§ **Assigned task**
Search the entries below for the line containing "brown domino: 0 -> 2"; from there to the end, return every line exactly and add nothing.

§ **Stored items**
____

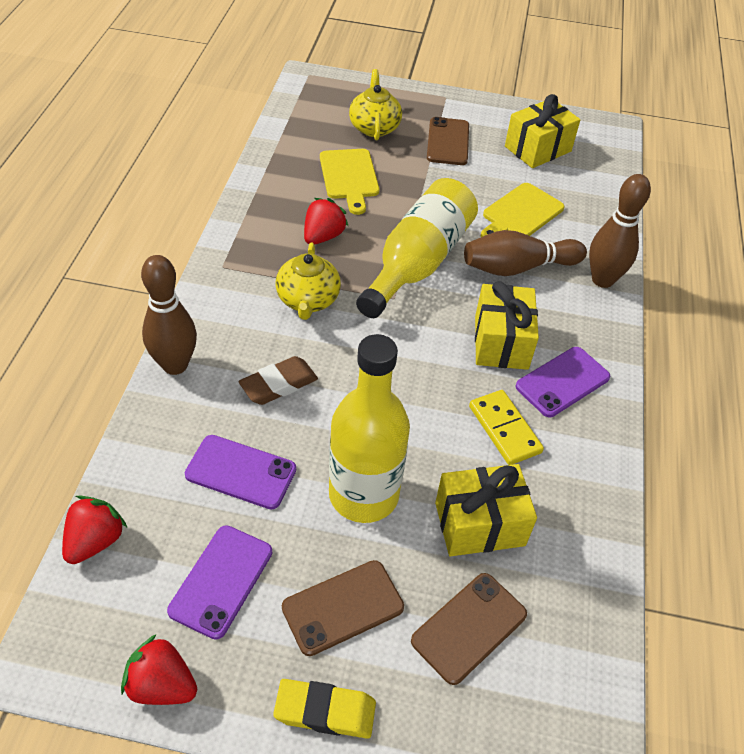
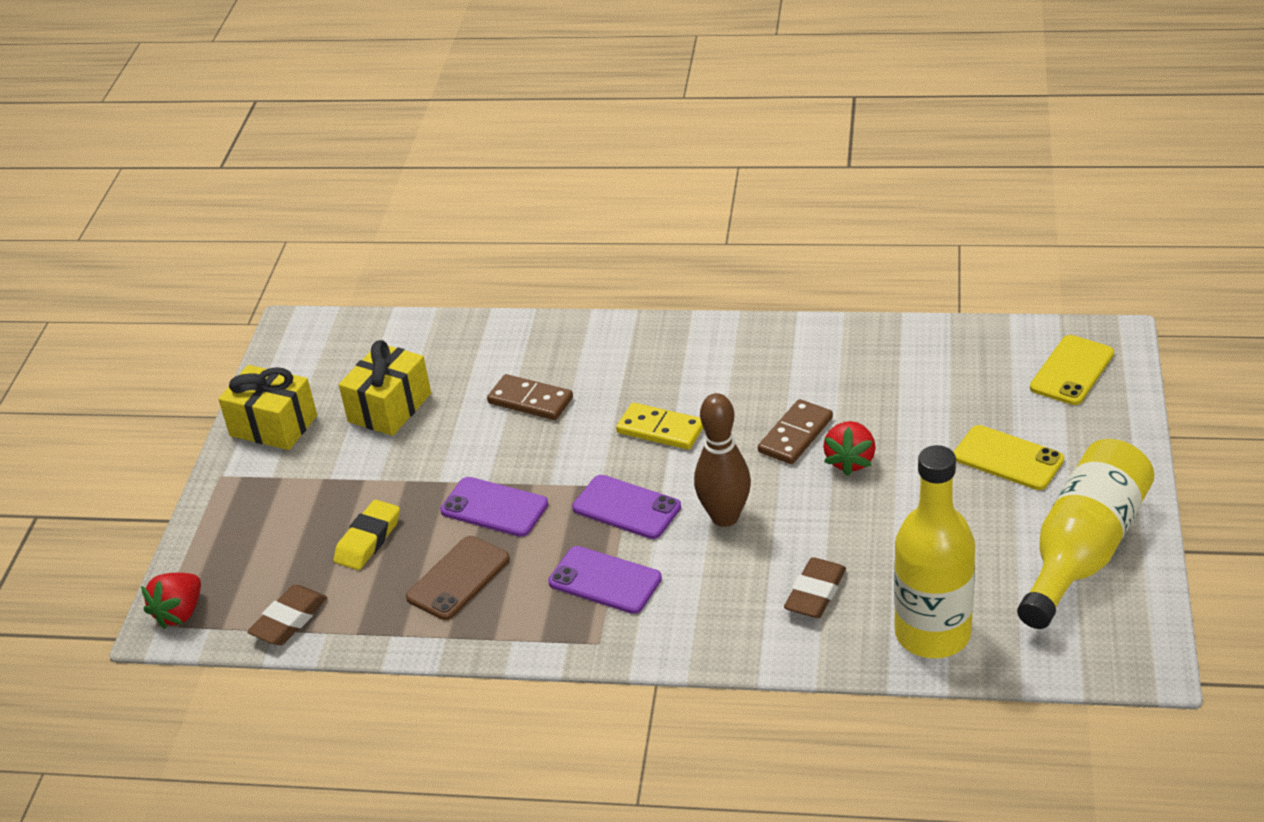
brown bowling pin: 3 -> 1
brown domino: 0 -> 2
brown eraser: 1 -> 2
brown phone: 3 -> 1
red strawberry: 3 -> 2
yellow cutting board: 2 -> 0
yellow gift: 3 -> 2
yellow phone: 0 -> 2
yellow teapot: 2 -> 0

____

§ **Result for this task**
brown domino: 0 -> 2
brown eraser: 1 -> 2
brown phone: 3 -> 1
red strawberry: 3 -> 2
yellow cutting board: 2 -> 0
yellow gift: 3 -> 2
yellow phone: 0 -> 2
yellow teapot: 2 -> 0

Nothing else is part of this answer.